Locate the line that contains "missing | grey_vurarax" in the entries below, then repeat it and every following line through the line that contains "83, 661, 196]", exactly, and no others.

The data Start Marker

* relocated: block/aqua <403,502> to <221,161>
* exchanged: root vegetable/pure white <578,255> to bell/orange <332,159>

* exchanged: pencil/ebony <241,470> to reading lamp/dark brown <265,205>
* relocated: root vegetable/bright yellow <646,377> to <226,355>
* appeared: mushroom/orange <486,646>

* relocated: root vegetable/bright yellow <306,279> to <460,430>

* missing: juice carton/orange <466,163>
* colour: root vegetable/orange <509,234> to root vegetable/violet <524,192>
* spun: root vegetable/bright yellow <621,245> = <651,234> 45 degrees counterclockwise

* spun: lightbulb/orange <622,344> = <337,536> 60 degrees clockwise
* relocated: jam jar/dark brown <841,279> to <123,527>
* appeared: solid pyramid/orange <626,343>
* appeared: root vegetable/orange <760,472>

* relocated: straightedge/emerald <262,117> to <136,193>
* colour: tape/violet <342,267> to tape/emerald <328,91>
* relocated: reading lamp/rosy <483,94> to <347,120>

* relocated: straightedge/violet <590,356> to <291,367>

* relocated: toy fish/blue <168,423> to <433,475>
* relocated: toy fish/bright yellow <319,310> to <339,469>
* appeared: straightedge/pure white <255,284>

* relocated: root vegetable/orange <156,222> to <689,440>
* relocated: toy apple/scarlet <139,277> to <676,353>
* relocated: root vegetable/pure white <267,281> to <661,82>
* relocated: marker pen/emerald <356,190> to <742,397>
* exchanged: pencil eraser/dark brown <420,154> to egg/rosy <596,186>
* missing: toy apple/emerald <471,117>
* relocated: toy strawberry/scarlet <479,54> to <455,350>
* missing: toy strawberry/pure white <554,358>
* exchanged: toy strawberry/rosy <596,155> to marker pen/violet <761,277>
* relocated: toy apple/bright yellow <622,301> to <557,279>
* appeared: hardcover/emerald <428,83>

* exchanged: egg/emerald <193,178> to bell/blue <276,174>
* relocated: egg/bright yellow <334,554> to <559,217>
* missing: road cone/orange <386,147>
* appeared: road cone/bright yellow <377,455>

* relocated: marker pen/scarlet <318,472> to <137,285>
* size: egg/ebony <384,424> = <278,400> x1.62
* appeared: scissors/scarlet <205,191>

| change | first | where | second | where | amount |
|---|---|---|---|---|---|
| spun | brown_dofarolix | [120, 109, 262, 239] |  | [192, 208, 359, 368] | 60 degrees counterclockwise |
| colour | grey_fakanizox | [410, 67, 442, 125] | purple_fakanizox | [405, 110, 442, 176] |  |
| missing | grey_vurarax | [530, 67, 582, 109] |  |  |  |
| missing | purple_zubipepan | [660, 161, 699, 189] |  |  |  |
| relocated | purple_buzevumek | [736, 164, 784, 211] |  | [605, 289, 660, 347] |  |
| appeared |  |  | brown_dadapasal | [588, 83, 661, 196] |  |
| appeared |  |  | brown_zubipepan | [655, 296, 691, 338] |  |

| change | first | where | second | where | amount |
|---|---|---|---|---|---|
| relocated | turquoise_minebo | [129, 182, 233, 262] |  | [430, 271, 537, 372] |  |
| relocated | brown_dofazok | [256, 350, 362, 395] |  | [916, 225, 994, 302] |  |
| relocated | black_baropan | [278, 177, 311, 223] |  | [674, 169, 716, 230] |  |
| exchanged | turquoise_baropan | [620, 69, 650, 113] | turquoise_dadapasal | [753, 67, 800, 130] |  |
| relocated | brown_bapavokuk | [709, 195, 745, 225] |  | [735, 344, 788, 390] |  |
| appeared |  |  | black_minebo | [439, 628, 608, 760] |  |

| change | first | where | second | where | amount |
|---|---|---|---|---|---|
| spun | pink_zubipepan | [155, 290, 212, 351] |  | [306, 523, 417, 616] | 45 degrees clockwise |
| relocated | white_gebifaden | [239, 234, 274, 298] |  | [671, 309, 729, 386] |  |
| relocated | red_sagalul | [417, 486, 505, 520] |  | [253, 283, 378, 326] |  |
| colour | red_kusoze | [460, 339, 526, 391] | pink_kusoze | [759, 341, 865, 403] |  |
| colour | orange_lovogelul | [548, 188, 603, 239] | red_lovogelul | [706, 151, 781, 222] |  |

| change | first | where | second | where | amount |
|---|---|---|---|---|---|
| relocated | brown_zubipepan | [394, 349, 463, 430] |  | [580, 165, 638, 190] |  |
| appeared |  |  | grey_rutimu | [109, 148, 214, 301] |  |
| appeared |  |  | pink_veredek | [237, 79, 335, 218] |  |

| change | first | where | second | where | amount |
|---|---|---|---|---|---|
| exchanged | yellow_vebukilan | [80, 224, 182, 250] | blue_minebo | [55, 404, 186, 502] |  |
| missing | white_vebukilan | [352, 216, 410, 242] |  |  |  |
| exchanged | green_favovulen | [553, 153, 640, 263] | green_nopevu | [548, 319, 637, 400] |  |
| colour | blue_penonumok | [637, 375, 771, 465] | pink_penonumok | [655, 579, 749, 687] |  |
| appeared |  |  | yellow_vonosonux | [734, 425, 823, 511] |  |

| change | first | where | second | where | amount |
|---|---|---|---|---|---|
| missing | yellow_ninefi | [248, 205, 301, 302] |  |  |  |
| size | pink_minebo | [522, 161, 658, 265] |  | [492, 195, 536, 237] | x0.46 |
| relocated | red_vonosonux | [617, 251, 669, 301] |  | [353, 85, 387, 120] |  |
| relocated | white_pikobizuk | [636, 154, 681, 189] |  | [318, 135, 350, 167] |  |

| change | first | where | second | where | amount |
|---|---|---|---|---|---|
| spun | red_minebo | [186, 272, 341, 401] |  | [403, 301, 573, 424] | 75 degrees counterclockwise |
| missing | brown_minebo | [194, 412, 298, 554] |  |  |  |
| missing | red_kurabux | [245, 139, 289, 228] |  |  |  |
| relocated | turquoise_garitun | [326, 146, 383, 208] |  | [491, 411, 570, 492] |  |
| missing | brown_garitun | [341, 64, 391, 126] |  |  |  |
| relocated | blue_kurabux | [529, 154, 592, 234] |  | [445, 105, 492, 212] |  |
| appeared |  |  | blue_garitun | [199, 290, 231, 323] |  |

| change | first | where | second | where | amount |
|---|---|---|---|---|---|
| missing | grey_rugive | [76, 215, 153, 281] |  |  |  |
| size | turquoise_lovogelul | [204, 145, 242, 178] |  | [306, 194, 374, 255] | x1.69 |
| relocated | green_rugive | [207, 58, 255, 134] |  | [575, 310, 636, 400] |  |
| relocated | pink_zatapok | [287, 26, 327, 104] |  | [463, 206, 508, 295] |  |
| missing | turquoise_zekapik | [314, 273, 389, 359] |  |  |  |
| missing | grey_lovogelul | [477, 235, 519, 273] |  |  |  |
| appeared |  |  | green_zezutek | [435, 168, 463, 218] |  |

The data End Marker

The completed task:
| missing | grey_vurarax | [530, 67, 582, 109] |  |  |  |
| missing | purple_zubipepan | [660, 161, 699, 189] |  |  |  |
| relocated | purple_buzevumek | [736, 164, 784, 211] |  | [605, 289, 660, 347] |  |
| appeared |  |  | brown_dadapasal | [588, 83, 661, 196] |  |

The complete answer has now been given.